▸ Dataset content
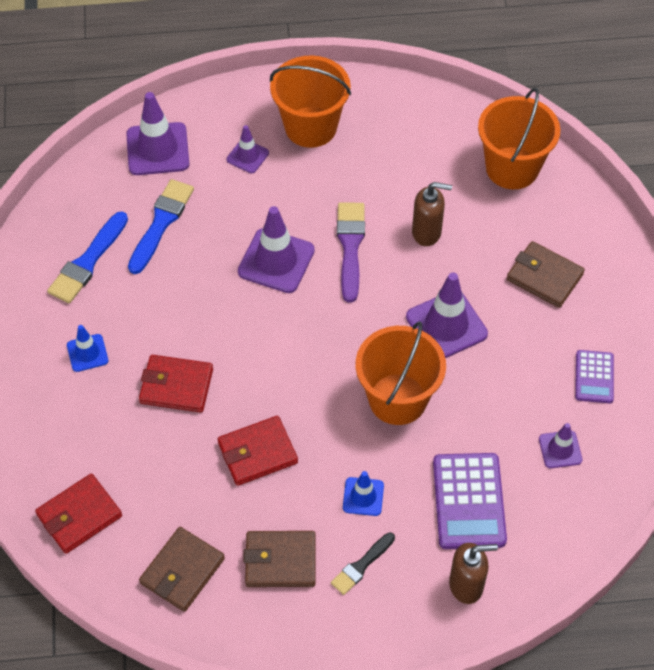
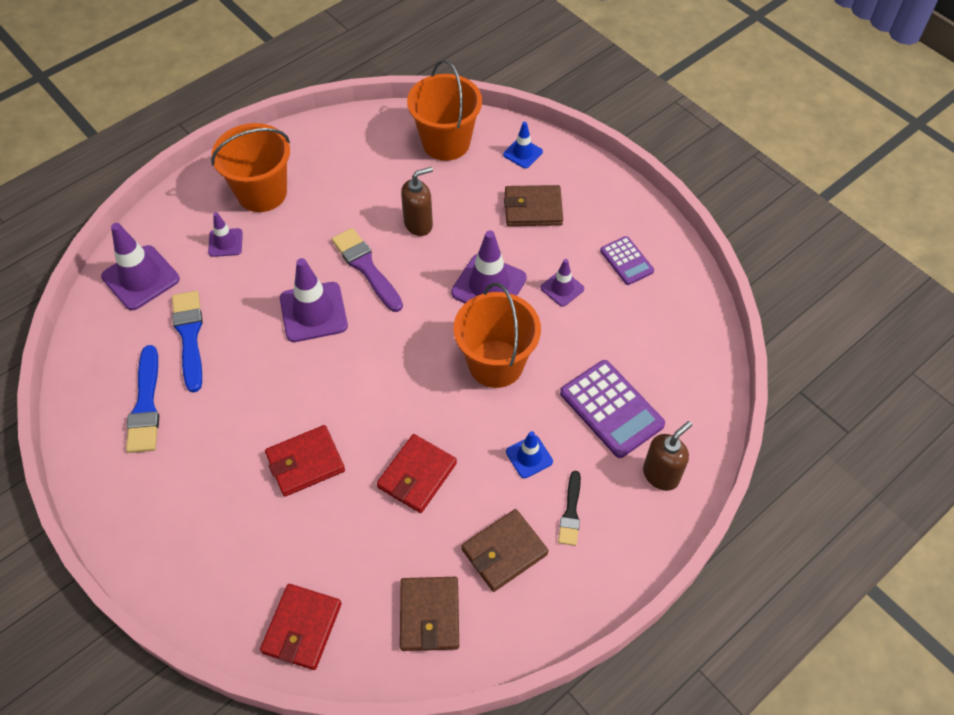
camera: 35 degrees left, 0 degrees up
(87, 353) = (203, 482): blue traffic cone -> blue traffic cone (523, 153)
(560, 449) = (645, 328): purple traffic cone -> purple traffic cone (562, 288)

▸ Directions
Reproduce the lines above exactly, image-free.

▸ Solution for this task
camera: 35 degrees left, 0 degrees up
(87, 353) = (203, 482): blue traffic cone -> blue traffic cone (523, 153)
(560, 449) = (645, 328): purple traffic cone -> purple traffic cone (562, 288)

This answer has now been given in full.